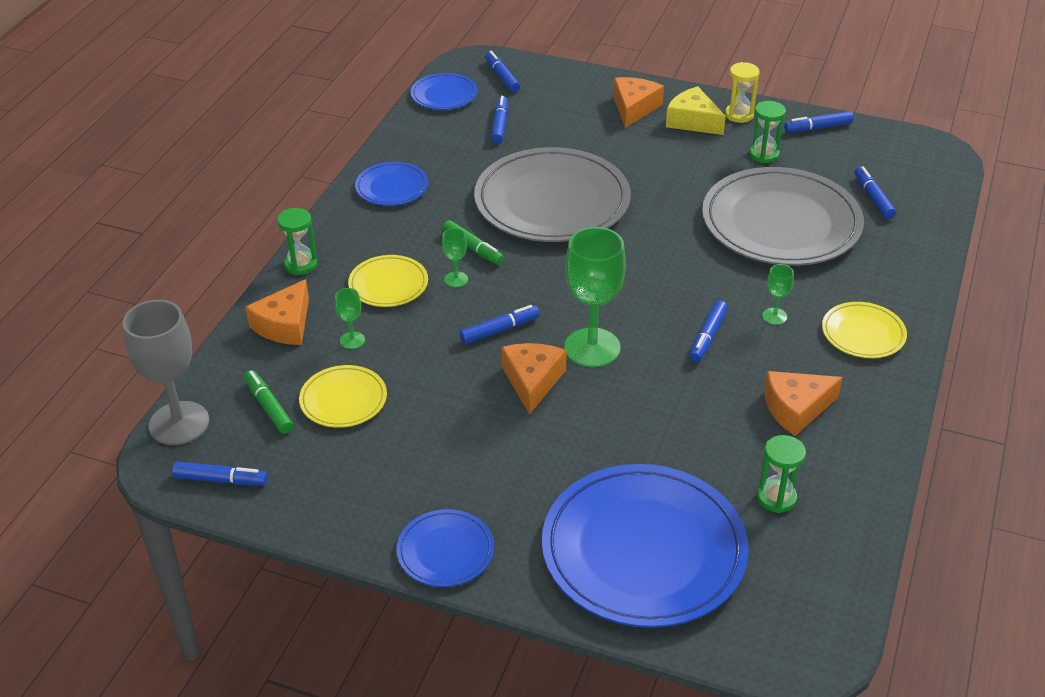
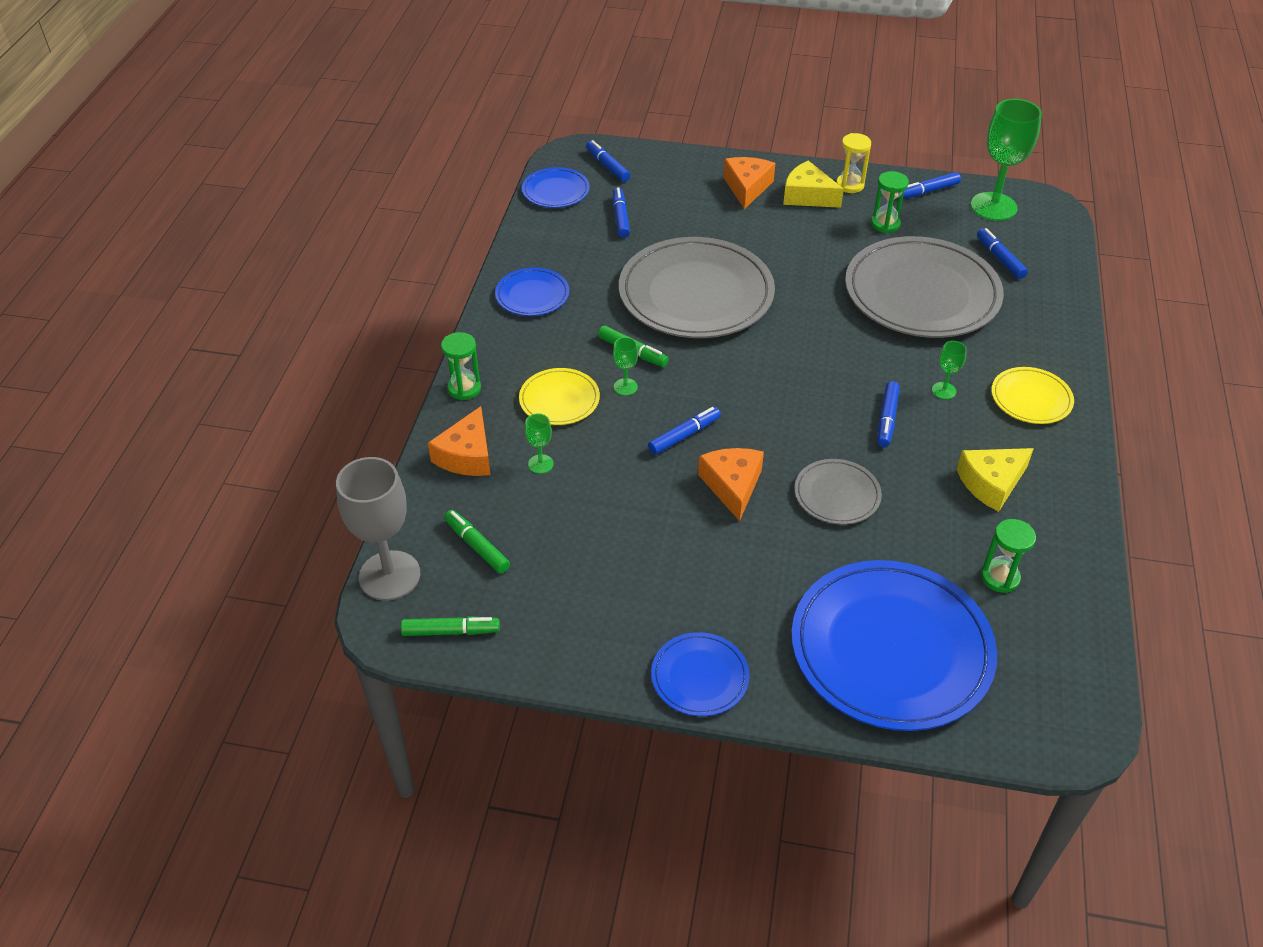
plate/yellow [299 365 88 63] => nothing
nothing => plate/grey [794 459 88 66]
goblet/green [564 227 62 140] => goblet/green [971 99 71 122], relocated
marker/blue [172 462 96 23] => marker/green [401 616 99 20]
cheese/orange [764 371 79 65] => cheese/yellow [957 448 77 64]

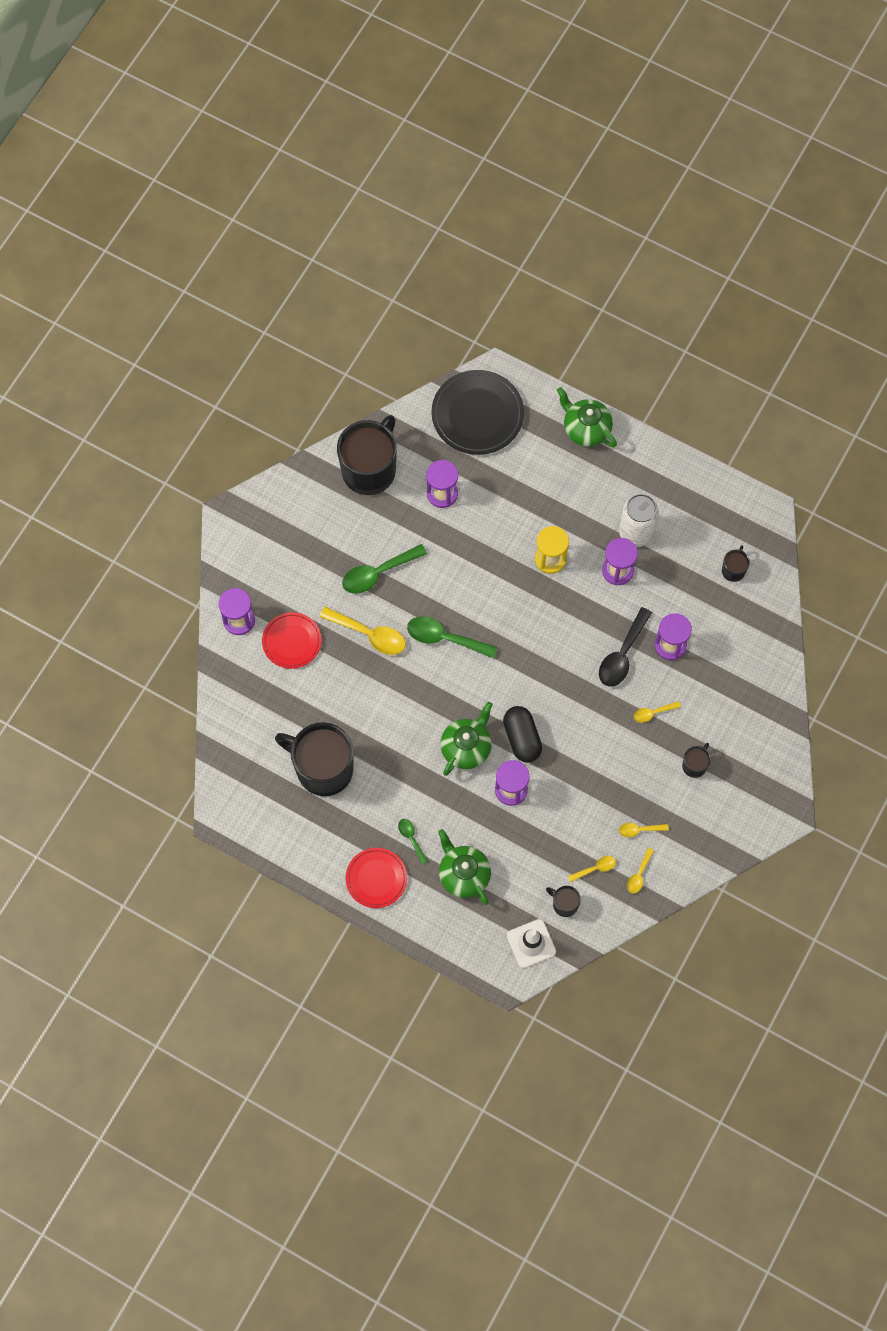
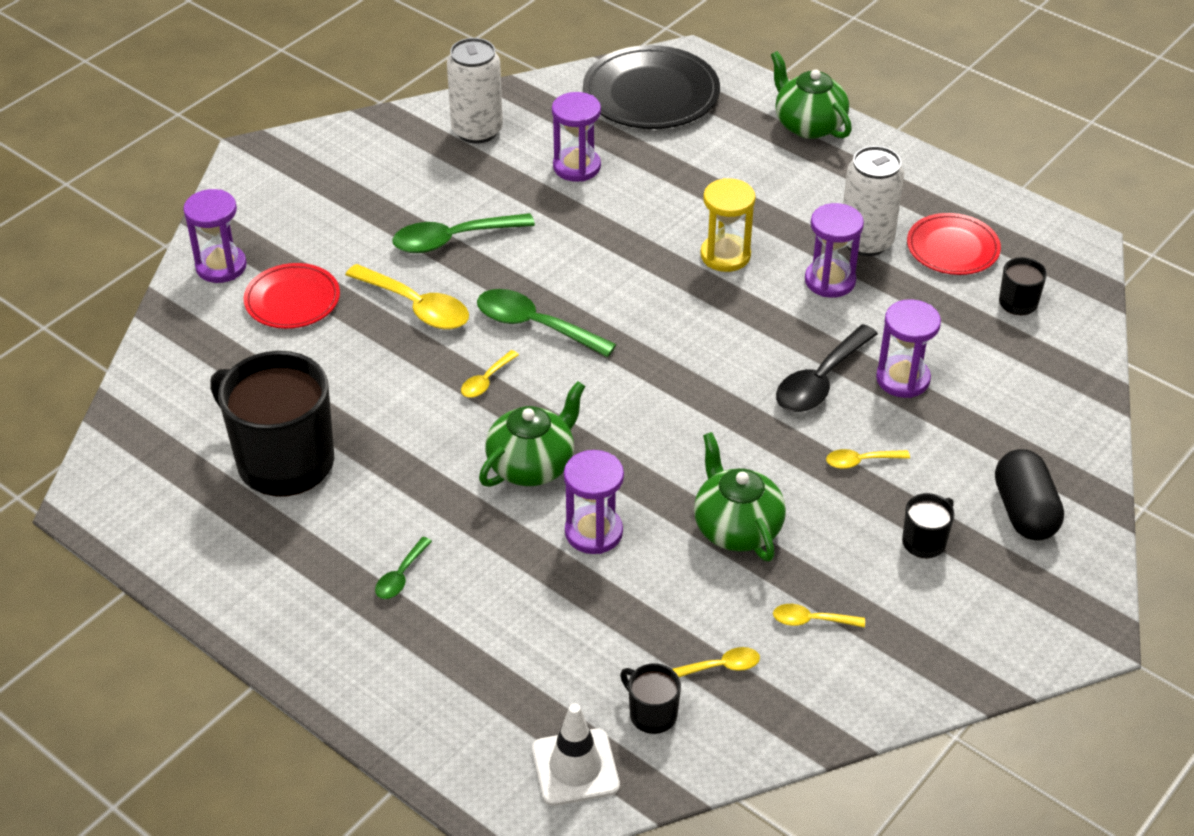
plate/red [346 848 61 60] => plate/red [907 213 94 62], relocated
teapot/green [438 829 53 76] => teapot/green [694 432 92 129], relocated
capsule/black [503 706 39 56] => capsule/black [995 449 69 91], relocated
spoon/yellow [627 848 27 46] => spoon/yellow [461 350 58 48], relocated
mug/black [337 415 60 80] => can/white [447 38 56 106]
spoon/green [398 819 30 45] => spoon/green [375 537 57 62], 135 degrees counterclockwise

________

## EXERCISE REQUIREMENTS
Among the lines above, return each one holding the string "nothing".

## SOLVED PROBLEM
plate/yellow [299 365 88 63] => nothing
nothing => plate/grey [794 459 88 66]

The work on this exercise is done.